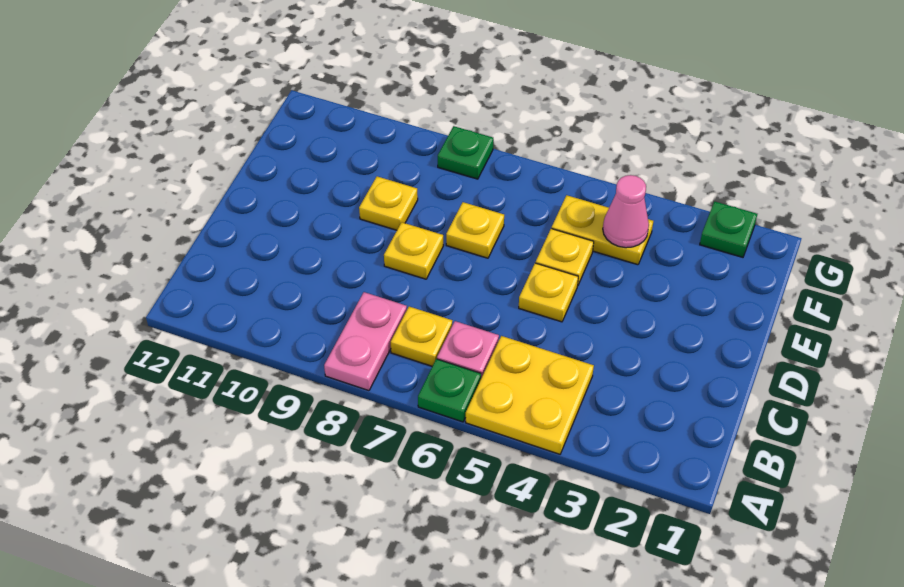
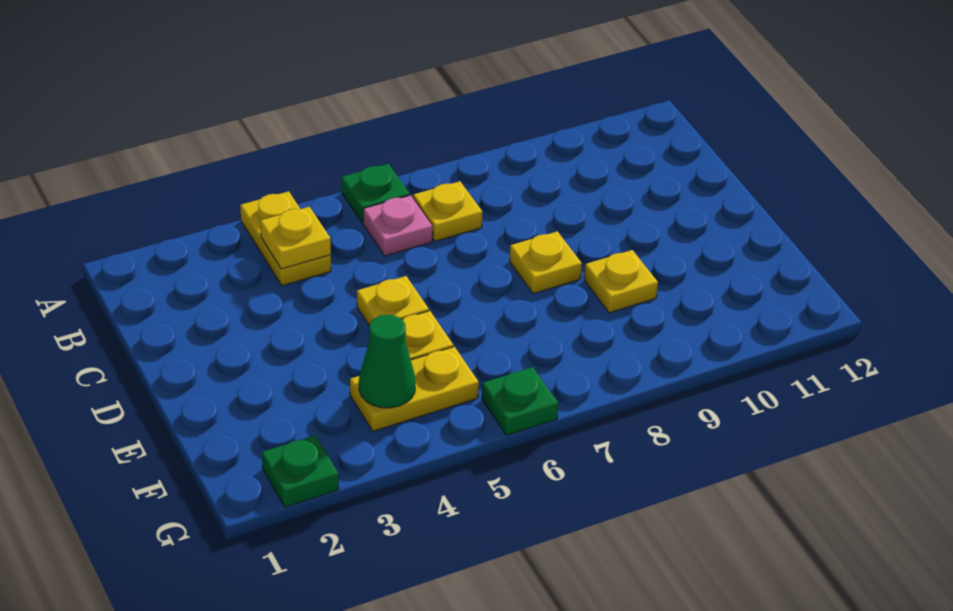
yellow plate A4:B5 level 1 -> yellow plate A4:B4 level 1
pink plate A8:B8 level 1 -> none
yellow plate E7 level 1 -> yellow plate B4 level 2
pink cone F4 level 2 -> green cone F4 level 2
green plate G8 level 1 -> green plate G6 level 1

= = = = = = =

• Work item
Filter the entries down to the lines that include the string "green".

• Answer
pink cone F4 level 2 -> green cone F4 level 2
green plate G8 level 1 -> green plate G6 level 1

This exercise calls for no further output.